Written instruction => Can you reproduce only the stretch from "Trace every road" through "road 1 (residential): [(140,511),(73,169),(7,0)]", swapping "footpaths" for "walkways" and leaving everything else as it is?

━━━━━━━━━━━━━━━━

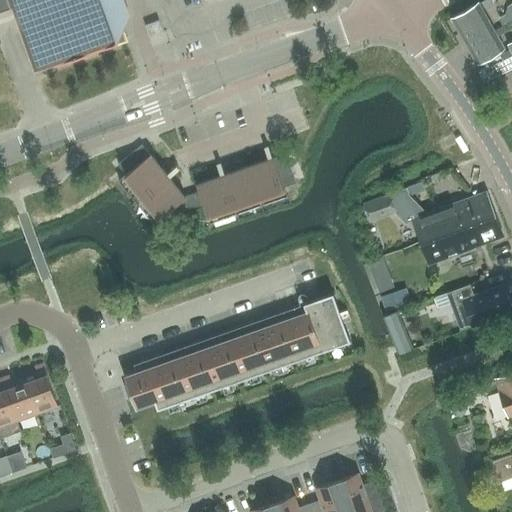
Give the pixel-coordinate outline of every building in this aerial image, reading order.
[(0,0),(0,10),(12,7),(35,71),(127,38),(112,0),(0,0)] [(478,63),(504,48),(478,3),(452,18),(478,63)] [(506,14),(498,18),(502,24),(509,20),(511,21),(511,4),(508,6),(506,14)] [(150,35),(163,30),(159,19),(146,24),(150,35)] [(511,54),(492,64),(479,71),(485,81),(492,77),(511,67),(511,41),(508,44),(511,52),(511,54)] [(142,144),(118,164),(126,173),(150,154),(142,144)] [(150,154),(126,173),(119,179),(131,193),(162,168),(151,153),(150,154)] [(285,186),(297,182),(286,153),(274,157),(285,186)] [(248,165),(262,204),(288,195),(285,186),(274,157),(274,156),(248,165)] [(222,174),(236,213),(262,204),(248,165),(222,174)] [(162,168),(131,193),(142,208),(174,182),(162,168)] [(199,191),(204,203),(210,222),(236,213),(222,174),(197,183),(199,191)] [(174,182),(142,208),(154,222),(182,199),(186,196),(185,196),(174,182)] [(405,188),(390,194),(397,212),(406,221),(412,219),(420,241),(495,213),(486,191),(425,214),(424,210),(407,193),(405,188)] [(186,196),(182,199),(189,208),(204,203),(199,191),(185,196),(186,196)] [(369,222),(397,212),(390,194),(363,203),(369,222)] [(495,213),(420,241),(429,263),(503,235),(495,213)] [(373,276),(388,270),(382,256),(367,261),(373,276)] [(446,291),(461,330),(511,311),(511,310),(503,285),(475,295),(470,283),(446,291)] [(409,302),(404,287),(378,296),(383,311),(409,302)] [(329,294),(141,360),(143,367),(155,401),(158,408),(345,341),(350,339),(333,292),(329,294)] [(398,309),(382,315),(389,332),(404,325),(398,309)] [(26,382),(37,413),(58,406),(43,363),(35,366),(39,377),(26,382)] [(143,367),(124,374),(136,408),(155,401),(143,367)] [(511,371),(495,378),(499,390),(498,391),(507,417),(511,414),(511,371)] [(37,413),(26,382),(13,386),(9,375),(2,378),(16,420),(37,413)] [(0,437),(20,430),(16,420),(2,378),(0,378),(0,437)] [(452,405),(452,410),(455,414),(460,415),(464,412),(465,407),(461,403),(456,402),(452,405)] [(63,444),(50,448),(53,457),(66,453),(63,444)] [(511,452),(508,454),(492,460),(499,481),(511,476),(511,452)] [(24,459),(10,463),(13,471),(26,467),(24,459)] [(348,511),(384,511),(385,511),(373,480),(362,484),(358,473),(337,480),(348,511)] [(348,511),(337,480),(316,488),(320,499),(309,503),(312,511),(348,511)] [(312,511),(309,503),(298,507),(294,495),(273,503),(276,511),(312,511)] [(276,511),(273,503),(252,510),(252,511),(276,511)]
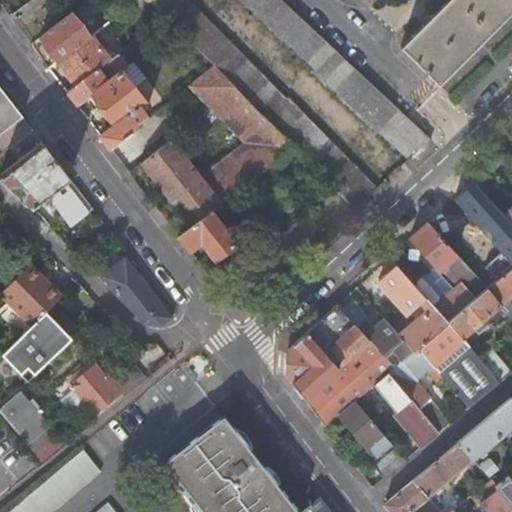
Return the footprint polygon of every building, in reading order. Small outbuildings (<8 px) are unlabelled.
[(286,98),(188,0),(149,0),(165,16),(215,66),(294,145),(333,184),(355,206),(377,187),(287,97),(286,98)] [(431,138),(417,125),(408,116),(282,0),(240,0),(317,71),(316,72),(408,158),(431,138)] [(438,83),(510,11),(511,8),(511,0),(445,0),(432,14),(421,24),(400,45),(438,83)] [(418,20),(421,24),(432,14),(428,10),(418,20)] [(90,35),(71,11),(38,37),(53,56),(50,59),(53,63),(56,60),(90,35)] [(107,44),(96,30),(90,35),(56,60),(75,85),(110,58),(102,47),(107,44)] [(75,85),(67,91),(77,104),(88,95),(111,124),(99,133),(110,146),(148,117),(138,105),(144,101),(134,88),(120,69),(127,64),(118,52),(110,58),(75,85)] [(120,69),(134,88),(147,79),(132,61),(127,64),(120,69)] [(209,209),(294,145),(215,66),(191,85),(245,142),(202,176),(171,137),(141,161),(170,200),(176,196),(195,220),(209,209)] [(0,132),(23,116),(0,86),(0,132)] [(158,114),(115,144),(125,159),(168,129),(158,114)] [(70,178),(42,141),(0,174),(0,176),(9,185),(19,182),(25,190),(22,198),(32,208),(70,178)] [(487,169),(474,180),(490,199),(502,188),(487,169)] [(490,199),(474,180),(429,221),(456,253),(473,273),(486,288),(486,287),(511,265),(511,223),(508,219),(503,214),(490,199)] [(189,225),(195,220),(176,196),(170,200),(189,225)] [(511,206),(503,214),(508,219),(511,216),(511,206)] [(189,225),(177,234),(189,248),(200,240),(214,258),(234,242),(209,209),(195,220),(189,225)] [(444,264),(456,253),(429,221),(410,238),(427,258),(437,270),(444,264)] [(418,266),(427,258),(410,238),(397,250),(418,266)] [(461,283),(473,273),(456,253),(444,264),(451,272),(444,278),(454,289),(461,283)] [(386,273),(397,263),(391,255),(379,266),(386,273)] [(162,324),(171,317),(163,305),(125,257),(102,276),(116,292),(147,324),(162,324)] [(417,346),(447,321),(421,291),(397,263),(386,273),(380,279),(383,282),(387,287),(408,312),(416,306),(419,310),(425,305),(428,309),(415,320),(399,334),(413,350),(417,346)] [(61,295),(30,264),(0,294),(33,327),(47,312),(46,311),(61,295)] [(511,265),(486,287),(510,315),(511,316),(511,303),(508,298),(511,294),(511,265)] [(474,297),(486,288),(473,273),(461,283),(474,297)] [(421,291),(447,321),(474,297),(461,283),(454,289),(442,299),(429,284),(421,291)] [(510,315),(486,287),(486,288),(474,297),(447,321),(461,338),(485,317),(494,328),(510,315)] [(357,326),(337,303),(289,347),(285,372),(325,425),(340,412),(356,399),(389,370),(393,367),(365,335),(357,326)] [(46,356),(75,327),(54,305),(47,312),(33,327),(25,335),(22,337),(3,356),(27,382),(49,360),(46,356)] [(416,306),(408,312),(415,320),(428,309),(425,305),(419,310),(416,306)] [(372,330),(365,335),(393,367),(413,350),(399,334),(385,318),(372,330)] [(364,320),(357,326),(365,335),(372,330),(364,320)] [(469,407),(499,381),(479,358),(461,338),(447,321),(417,346),(432,364),(442,376),(464,401),(469,407)] [(413,350),(393,367),(389,370),(405,388),(419,405),(429,396),(415,379),(417,377),(427,369),(432,364),(417,346),(413,350)] [(479,358),(499,381),(511,371),(491,348),(479,358)] [(157,365),(160,368),(172,359),(169,356),(157,365)] [(119,402),(148,379),(137,366),(109,391),(119,402)] [(100,418),(119,402),(109,391),(91,370),(87,373),(72,386),(89,405),(100,418)] [(421,446),(441,430),(422,408),(419,405),(405,388),(387,404),(393,411),(394,414),(421,446)] [(0,409),(0,416),(31,452),(52,434),(40,421),(32,411),(18,395),(0,409)] [(419,405),(422,408),(432,400),(429,396),(419,405)] [(511,398),(511,397),(459,441),(473,458),(485,448),(487,449),(496,441),(502,448),(510,441),(505,434),(511,428),(511,398)] [(393,443),(356,399),(340,412),(377,456),(393,443)] [(422,408),(441,430),(453,420),(452,419),(449,419),(432,400),(422,408)] [(36,407),(32,411),(40,421),(45,417),(36,407)] [(294,511),(274,485),(224,421),(162,469),(195,511),(294,511)] [(31,452),(35,457),(56,439),(52,434),(31,452)] [(56,439),(35,457),(42,466),(67,445),(60,436),(56,439)] [(511,511),(511,504),(496,485),(491,479),(473,493),(488,511),(457,511),(453,507),(447,511),(444,511),(430,495),(442,485),(448,479),(473,458),(459,441),(385,502),(392,511),(511,511)] [(384,477),(406,459),(396,447),(374,465),(384,477)] [(84,452),(7,511),(52,511),(101,473),(84,452)] [(491,479),(496,485),(501,481),(482,459),(477,462),(491,479)] [(511,477),(510,476),(509,474),(501,481),(496,485),(511,504),(511,477)] [(452,484),(448,479),(442,485),(446,489),(452,484)] [(304,511),(327,511),(318,500),(304,511)]
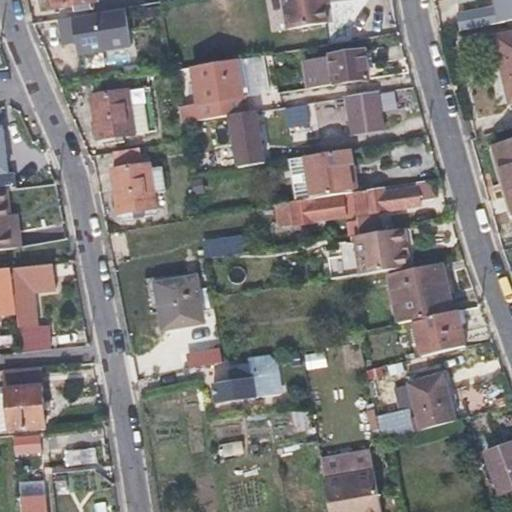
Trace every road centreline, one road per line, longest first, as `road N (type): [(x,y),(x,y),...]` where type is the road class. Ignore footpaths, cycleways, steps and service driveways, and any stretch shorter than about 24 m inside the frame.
road 1 (residential): [(140,511),(73,169),(7,0)]
road 2 (residential): [(410,0),(422,70),(511,326)]
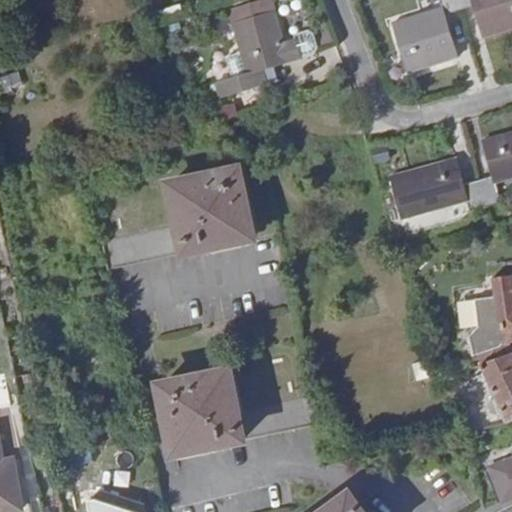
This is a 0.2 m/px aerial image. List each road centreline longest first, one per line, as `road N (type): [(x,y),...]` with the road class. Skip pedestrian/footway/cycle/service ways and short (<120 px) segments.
road 1 (residential): [(422,511),(401,484),(289,461),(164,488),(133,294),(264,266)]
road 2 (residential): [(338,0),(373,88),(391,111),(426,114),(511,91)]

━━━━━━━━━━━━━━━━

The completed task =>
Trace every road centreline, one road per line, longest first, as `road N (type): [(x,y),(x,y),...]` where type is the road class. Ignore walkways, cycleways, steps and service driveways, and any stretch shorter than about 24 m inside the frame.
road 1 (residential): [(140,511),(73,169),(7,0)]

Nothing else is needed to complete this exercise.